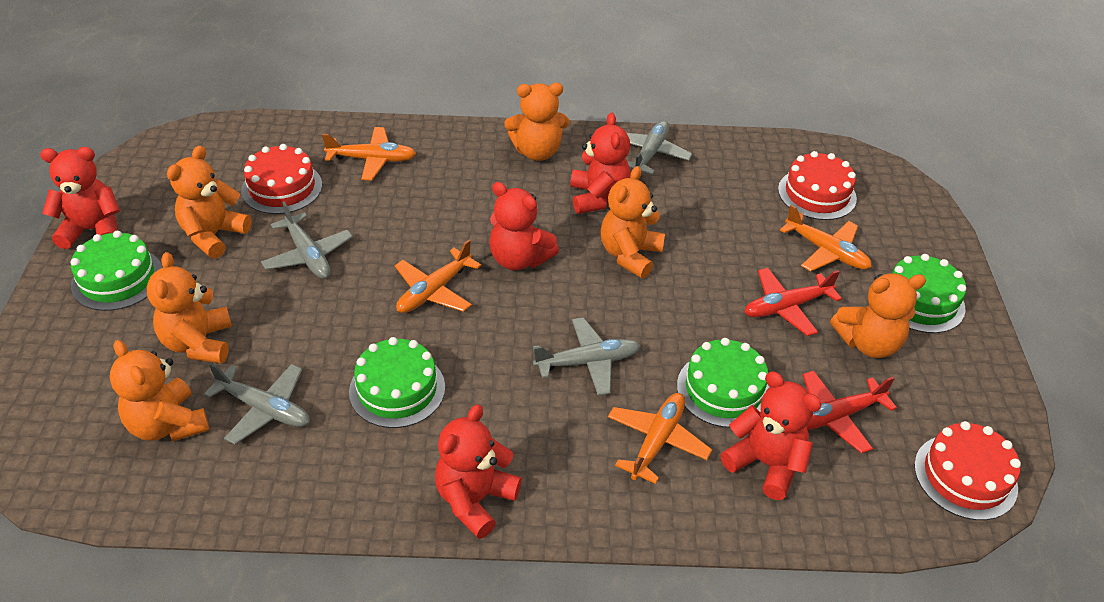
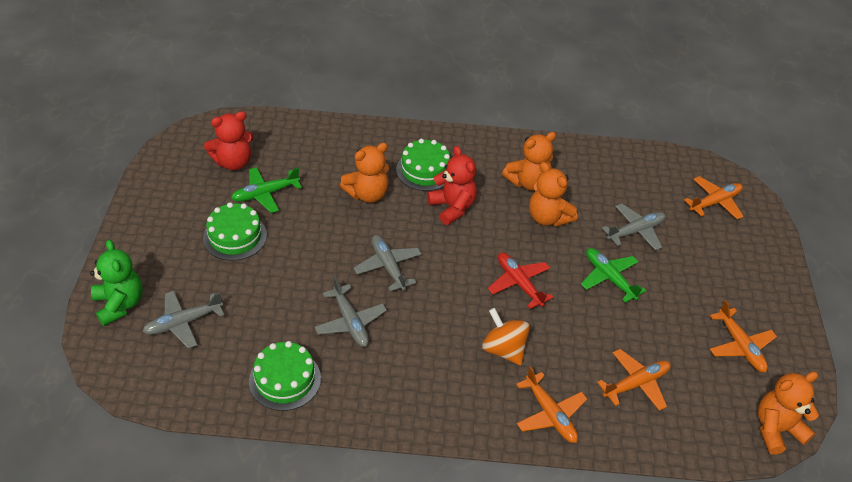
green cake: 4 -> 3
green plane: 0 -> 2
green teddy bear: 0 -> 1
orange spinning top: 0 -> 1
orange teddy bear: 6 -> 4
red cake: 3 -> 0
red plane: 2 -> 1
red teddy bear: 5 -> 2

> _Requirement_: Gather up the lines containing the word "orange" from these records and copy them.

> _Task output_:
orange spinning top: 0 -> 1
orange teddy bear: 6 -> 4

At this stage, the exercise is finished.